Each record that follows should be duplicated exactly, except for its pictures.

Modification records
※ ※ ※

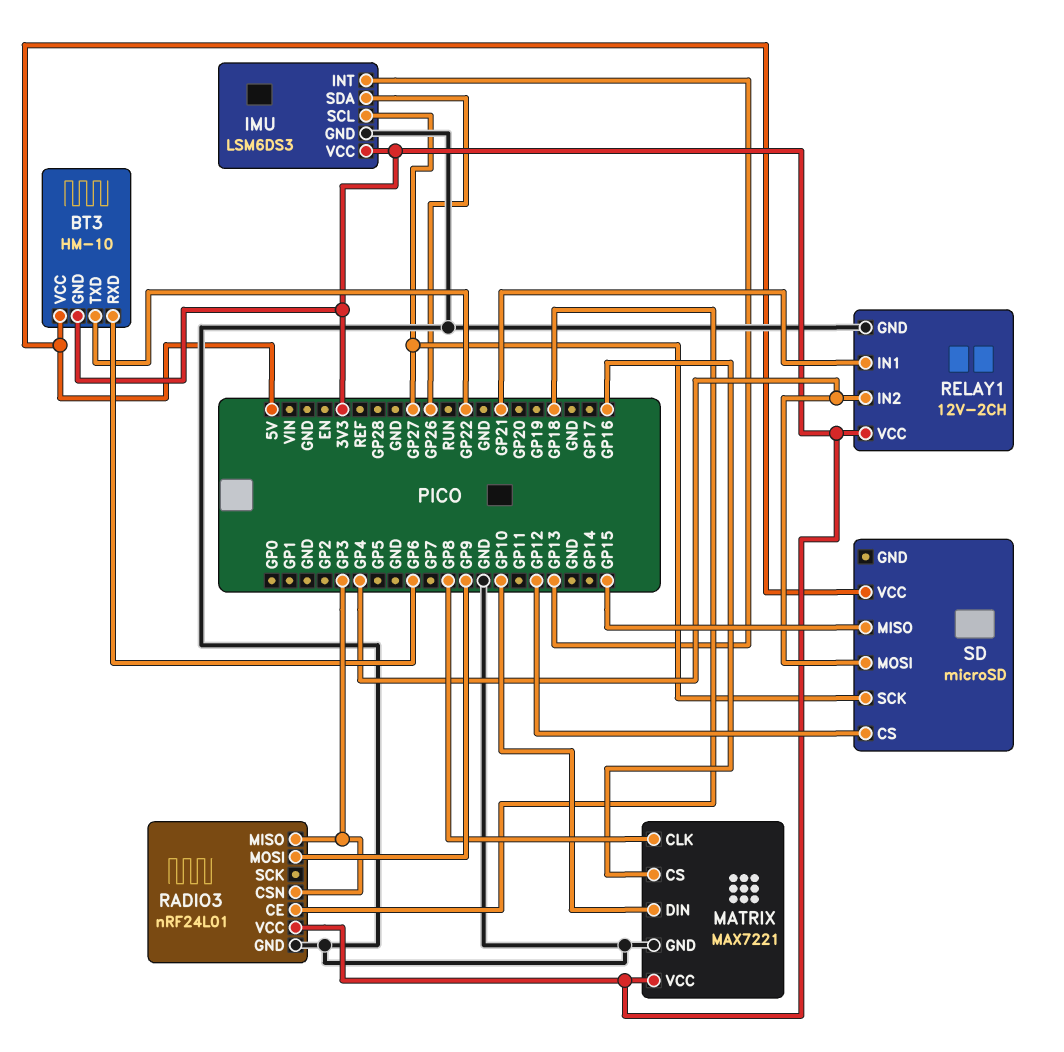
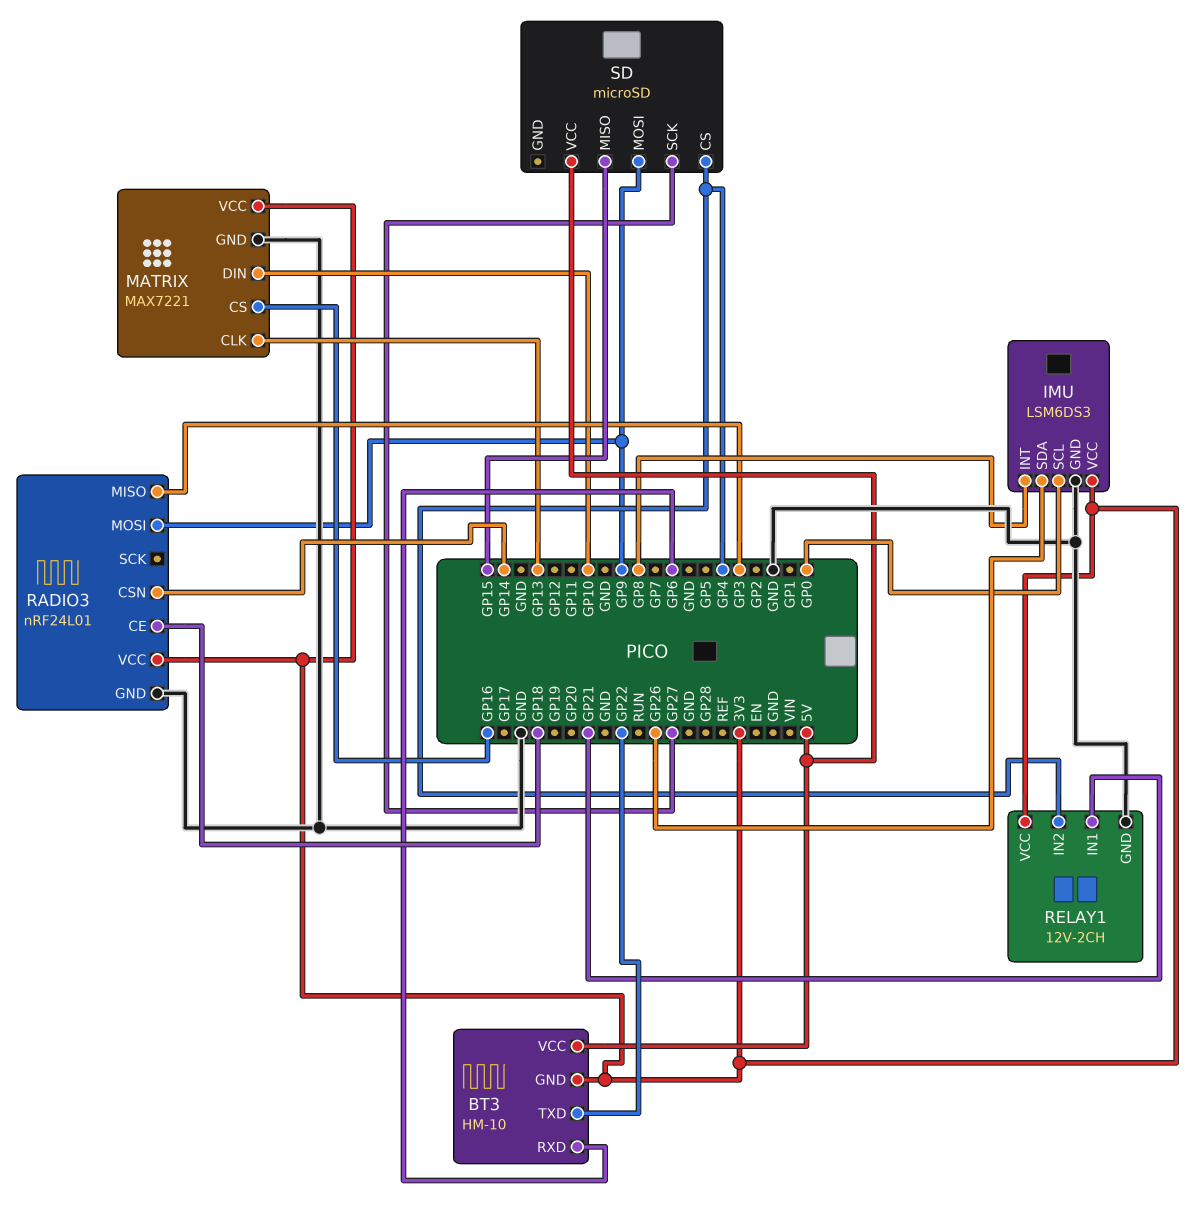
IMU pin INT: GP13 -> GP8
IMU pin SCL: GP27 -> GP0
MATRIX pin CLK: GP8 -> GP13
RADIO3 pin CSN: GP3 -> GP14
SD pin CS: GP12 -> GP4
SD pin MOSI: GP4 -> GP9

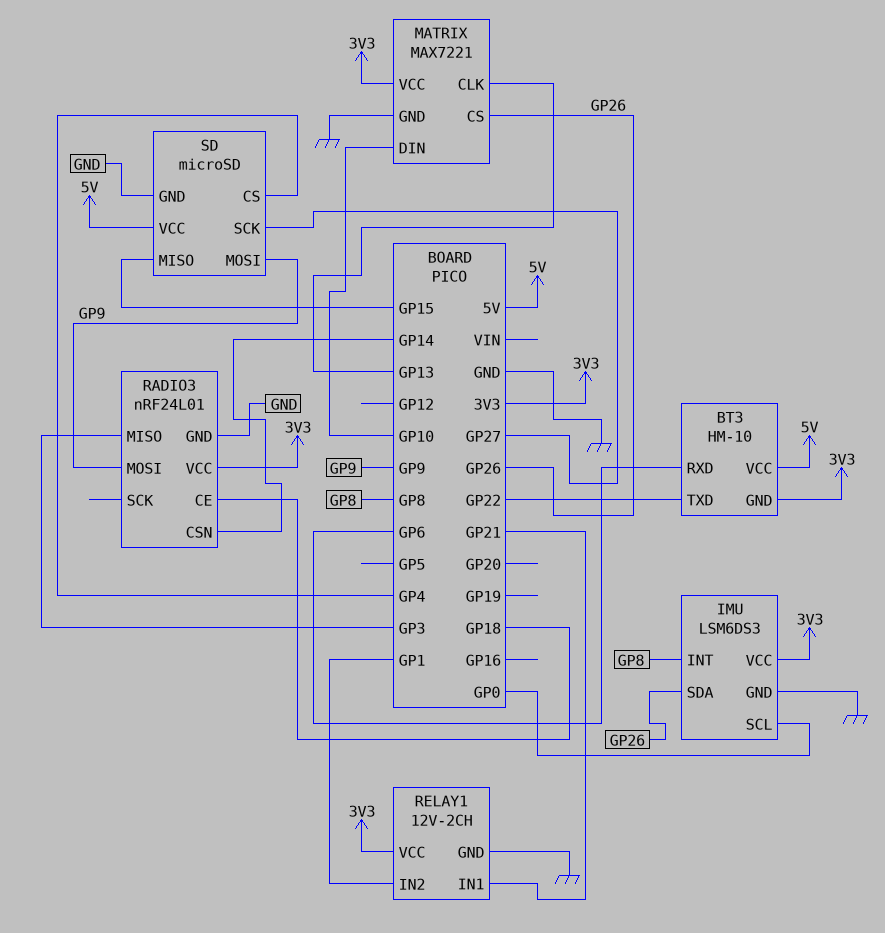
MATRIX pin CS: GP16 -> GP26
RELAY1 pin IN2: GP4 -> GP1
SD pin GND: none -> GND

※ ※ ※

- _Task output_:
IMU pin INT: GP13 -> GP8
IMU pin SCL: GP27 -> GP0
MATRIX pin CLK: GP8 -> GP13
RADIO3 pin CSN: GP3 -> GP14
SD pin CS: GP12 -> GP4
SD pin MOSI: GP4 -> GP9

MATRIX pin CS: GP16 -> GP26
RELAY1 pin IN2: GP4 -> GP1
SD pin GND: none -> GND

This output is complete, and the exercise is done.